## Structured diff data
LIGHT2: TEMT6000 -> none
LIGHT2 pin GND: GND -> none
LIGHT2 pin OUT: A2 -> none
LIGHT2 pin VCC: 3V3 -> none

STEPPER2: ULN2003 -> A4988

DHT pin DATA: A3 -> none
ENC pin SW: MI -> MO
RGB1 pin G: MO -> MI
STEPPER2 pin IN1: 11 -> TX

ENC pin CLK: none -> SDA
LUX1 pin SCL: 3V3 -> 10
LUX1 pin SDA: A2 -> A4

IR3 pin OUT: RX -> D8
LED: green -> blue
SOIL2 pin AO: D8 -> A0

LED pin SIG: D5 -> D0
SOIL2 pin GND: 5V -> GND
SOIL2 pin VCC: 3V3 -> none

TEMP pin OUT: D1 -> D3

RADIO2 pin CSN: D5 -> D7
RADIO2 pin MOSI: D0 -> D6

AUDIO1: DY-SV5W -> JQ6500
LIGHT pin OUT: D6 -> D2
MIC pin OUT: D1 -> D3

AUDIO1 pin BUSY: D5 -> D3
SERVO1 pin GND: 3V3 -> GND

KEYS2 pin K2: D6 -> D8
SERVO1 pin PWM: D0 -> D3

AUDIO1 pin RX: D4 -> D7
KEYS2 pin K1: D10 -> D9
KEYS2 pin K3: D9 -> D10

## YOUR OBJECTIVE
Repeat exactly the lines above, starting with the first line of the records and finishing with the line holding "AUDIO1: DY-SV5W -> JQ6500". Add no other line.

## SOLUTION FOR THIS EXERCISE
LIGHT2: TEMT6000 -> none
LIGHT2 pin GND: GND -> none
LIGHT2 pin OUT: A2 -> none
LIGHT2 pin VCC: 3V3 -> none

STEPPER2: ULN2003 -> A4988

DHT pin DATA: A3 -> none
ENC pin SW: MI -> MO
RGB1 pin G: MO -> MI
STEPPER2 pin IN1: 11 -> TX

ENC pin CLK: none -> SDA
LUX1 pin SCL: 3V3 -> 10
LUX1 pin SDA: A2 -> A4

IR3 pin OUT: RX -> D8
LED: green -> blue
SOIL2 pin AO: D8 -> A0

LED pin SIG: D5 -> D0
SOIL2 pin GND: 5V -> GND
SOIL2 pin VCC: 3V3 -> none

TEMP pin OUT: D1 -> D3

RADIO2 pin CSN: D5 -> D7
RADIO2 pin MOSI: D0 -> D6

AUDIO1: DY-SV5W -> JQ6500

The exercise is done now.